── ENTRIES PROVIDED ──

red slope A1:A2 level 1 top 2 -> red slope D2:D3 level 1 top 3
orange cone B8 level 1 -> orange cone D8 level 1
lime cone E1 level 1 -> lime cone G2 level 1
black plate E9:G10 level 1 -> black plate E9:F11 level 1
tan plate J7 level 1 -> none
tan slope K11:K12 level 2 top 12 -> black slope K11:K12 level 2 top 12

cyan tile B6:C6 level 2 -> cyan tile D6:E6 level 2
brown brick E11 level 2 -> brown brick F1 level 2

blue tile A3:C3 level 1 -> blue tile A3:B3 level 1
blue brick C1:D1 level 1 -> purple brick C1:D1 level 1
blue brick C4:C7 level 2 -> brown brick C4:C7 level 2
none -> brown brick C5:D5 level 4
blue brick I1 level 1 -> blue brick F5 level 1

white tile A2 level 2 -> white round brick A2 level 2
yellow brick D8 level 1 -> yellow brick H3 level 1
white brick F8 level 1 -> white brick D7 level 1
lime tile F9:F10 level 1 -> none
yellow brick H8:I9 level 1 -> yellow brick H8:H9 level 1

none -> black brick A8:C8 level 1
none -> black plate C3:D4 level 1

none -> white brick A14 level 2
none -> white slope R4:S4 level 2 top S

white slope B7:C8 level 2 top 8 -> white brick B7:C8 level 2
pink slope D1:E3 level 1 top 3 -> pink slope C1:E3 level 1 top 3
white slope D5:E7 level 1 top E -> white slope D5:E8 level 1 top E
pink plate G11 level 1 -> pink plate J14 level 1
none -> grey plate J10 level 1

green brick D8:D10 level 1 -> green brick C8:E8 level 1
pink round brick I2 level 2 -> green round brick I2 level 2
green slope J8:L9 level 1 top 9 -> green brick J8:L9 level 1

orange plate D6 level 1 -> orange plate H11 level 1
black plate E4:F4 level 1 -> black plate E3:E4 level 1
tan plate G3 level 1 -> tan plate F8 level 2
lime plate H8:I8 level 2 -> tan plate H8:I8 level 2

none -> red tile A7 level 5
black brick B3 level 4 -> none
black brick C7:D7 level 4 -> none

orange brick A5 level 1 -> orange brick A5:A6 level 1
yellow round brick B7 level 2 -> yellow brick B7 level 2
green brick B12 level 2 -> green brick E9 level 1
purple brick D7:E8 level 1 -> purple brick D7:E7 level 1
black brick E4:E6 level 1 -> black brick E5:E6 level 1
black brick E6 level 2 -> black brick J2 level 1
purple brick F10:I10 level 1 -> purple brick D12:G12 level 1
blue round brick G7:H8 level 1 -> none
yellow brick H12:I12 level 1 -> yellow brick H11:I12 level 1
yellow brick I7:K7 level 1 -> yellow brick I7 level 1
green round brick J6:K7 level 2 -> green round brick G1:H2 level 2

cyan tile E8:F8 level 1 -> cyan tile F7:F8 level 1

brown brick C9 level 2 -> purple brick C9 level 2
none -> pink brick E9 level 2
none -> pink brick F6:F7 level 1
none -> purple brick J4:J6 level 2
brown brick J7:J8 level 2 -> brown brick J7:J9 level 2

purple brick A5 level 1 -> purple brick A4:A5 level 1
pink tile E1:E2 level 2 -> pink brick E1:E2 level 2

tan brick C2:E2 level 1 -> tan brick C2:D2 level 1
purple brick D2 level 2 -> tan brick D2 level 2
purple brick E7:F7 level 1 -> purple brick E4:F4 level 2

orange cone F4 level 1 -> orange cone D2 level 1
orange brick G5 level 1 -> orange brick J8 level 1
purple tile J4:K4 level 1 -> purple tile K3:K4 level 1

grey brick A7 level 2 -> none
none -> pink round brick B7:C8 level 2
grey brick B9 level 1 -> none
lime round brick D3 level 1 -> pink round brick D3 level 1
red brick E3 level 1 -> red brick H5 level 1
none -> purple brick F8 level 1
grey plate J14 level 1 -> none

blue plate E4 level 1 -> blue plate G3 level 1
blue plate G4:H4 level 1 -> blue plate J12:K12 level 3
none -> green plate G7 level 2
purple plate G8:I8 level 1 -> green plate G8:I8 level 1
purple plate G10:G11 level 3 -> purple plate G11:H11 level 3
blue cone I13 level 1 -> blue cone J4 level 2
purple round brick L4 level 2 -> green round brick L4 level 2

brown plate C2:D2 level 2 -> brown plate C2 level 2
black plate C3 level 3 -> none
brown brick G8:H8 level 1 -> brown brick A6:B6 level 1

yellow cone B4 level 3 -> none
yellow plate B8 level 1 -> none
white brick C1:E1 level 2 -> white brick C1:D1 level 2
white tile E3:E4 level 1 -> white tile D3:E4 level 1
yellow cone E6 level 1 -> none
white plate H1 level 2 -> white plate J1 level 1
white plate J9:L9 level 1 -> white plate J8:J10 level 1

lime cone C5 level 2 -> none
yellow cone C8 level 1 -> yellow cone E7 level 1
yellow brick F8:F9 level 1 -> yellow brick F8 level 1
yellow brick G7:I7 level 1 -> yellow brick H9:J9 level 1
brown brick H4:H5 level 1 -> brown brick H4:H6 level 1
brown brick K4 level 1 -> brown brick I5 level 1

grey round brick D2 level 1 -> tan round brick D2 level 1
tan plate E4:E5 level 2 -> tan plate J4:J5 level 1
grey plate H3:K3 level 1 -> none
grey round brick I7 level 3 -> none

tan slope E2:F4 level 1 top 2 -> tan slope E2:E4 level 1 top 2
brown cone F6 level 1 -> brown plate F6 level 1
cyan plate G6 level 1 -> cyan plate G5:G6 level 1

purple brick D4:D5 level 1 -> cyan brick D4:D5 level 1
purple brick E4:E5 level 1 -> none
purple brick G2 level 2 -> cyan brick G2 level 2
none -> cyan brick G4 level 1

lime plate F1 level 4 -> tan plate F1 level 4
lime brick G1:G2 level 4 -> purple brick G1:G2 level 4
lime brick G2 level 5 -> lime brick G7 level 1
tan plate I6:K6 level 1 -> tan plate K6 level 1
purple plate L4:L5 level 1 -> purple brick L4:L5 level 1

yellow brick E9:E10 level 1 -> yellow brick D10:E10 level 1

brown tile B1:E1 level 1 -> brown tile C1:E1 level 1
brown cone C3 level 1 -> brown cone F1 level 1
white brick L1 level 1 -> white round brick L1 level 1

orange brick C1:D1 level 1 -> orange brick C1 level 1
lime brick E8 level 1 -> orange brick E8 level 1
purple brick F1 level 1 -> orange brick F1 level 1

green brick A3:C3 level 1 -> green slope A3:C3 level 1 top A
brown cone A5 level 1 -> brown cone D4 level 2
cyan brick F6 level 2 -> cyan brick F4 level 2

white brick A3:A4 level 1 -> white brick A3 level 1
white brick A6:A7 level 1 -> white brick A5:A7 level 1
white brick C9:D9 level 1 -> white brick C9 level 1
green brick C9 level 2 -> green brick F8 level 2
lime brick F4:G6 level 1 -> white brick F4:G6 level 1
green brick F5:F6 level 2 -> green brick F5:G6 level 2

───

** EXERCISE INSTRUCTIONS **
Print the material above verbatim, first line through the line containing "yellow brick I7:K7", both included.

** EXERCISE ANSWER **
red slope A1:A2 level 1 top 2 -> red slope D2:D3 level 1 top 3
orange cone B8 level 1 -> orange cone D8 level 1
lime cone E1 level 1 -> lime cone G2 level 1
black plate E9:G10 level 1 -> black plate E9:F11 level 1
tan plate J7 level 1 -> none
tan slope K11:K12 level 2 top 12 -> black slope K11:K12 level 2 top 12

cyan tile B6:C6 level 2 -> cyan tile D6:E6 level 2
brown brick E11 level 2 -> brown brick F1 level 2

blue tile A3:C3 level 1 -> blue tile A3:B3 level 1
blue brick C1:D1 level 1 -> purple brick C1:D1 level 1
blue brick C4:C7 level 2 -> brown brick C4:C7 level 2
none -> brown brick C5:D5 level 4
blue brick I1 level 1 -> blue brick F5 level 1

white tile A2 level 2 -> white round brick A2 level 2
yellow brick D8 level 1 -> yellow brick H3 level 1
white brick F8 level 1 -> white brick D7 level 1
lime tile F9:F10 level 1 -> none
yellow brick H8:I9 level 1 -> yellow brick H8:H9 level 1

none -> black brick A8:C8 level 1
none -> black plate C3:D4 level 1

none -> white brick A14 level 2
none -> white slope R4:S4 level 2 top S

white slope B7:C8 level 2 top 8 -> white brick B7:C8 level 2
pink slope D1:E3 level 1 top 3 -> pink slope C1:E3 level 1 top 3
white slope D5:E7 level 1 top E -> white slope D5:E8 level 1 top E
pink plate G11 level 1 -> pink plate J14 level 1
none -> grey plate J10 level 1

green brick D8:D10 level 1 -> green brick C8:E8 level 1
pink round brick I2 level 2 -> green round brick I2 level 2
green slope J8:L9 level 1 top 9 -> green brick J8:L9 level 1

orange plate D6 level 1 -> orange plate H11 level 1
black plate E4:F4 level 1 -> black plate E3:E4 level 1
tan plate G3 level 1 -> tan plate F8 level 2
lime plate H8:I8 level 2 -> tan plate H8:I8 level 2

none -> red tile A7 level 5
black brick B3 level 4 -> none
black brick C7:D7 level 4 -> none

orange brick A5 level 1 -> orange brick A5:A6 level 1
yellow round brick B7 level 2 -> yellow brick B7 level 2
green brick B12 level 2 -> green brick E9 level 1
purple brick D7:E8 level 1 -> purple brick D7:E7 level 1
black brick E4:E6 level 1 -> black brick E5:E6 level 1
black brick E6 level 2 -> black brick J2 level 1
purple brick F10:I10 level 1 -> purple brick D12:G12 level 1
blue round brick G7:H8 level 1 -> none
yellow brick H12:I12 level 1 -> yellow brick H11:I12 level 1
yellow brick I7:K7 level 1 -> yellow brick I7 level 1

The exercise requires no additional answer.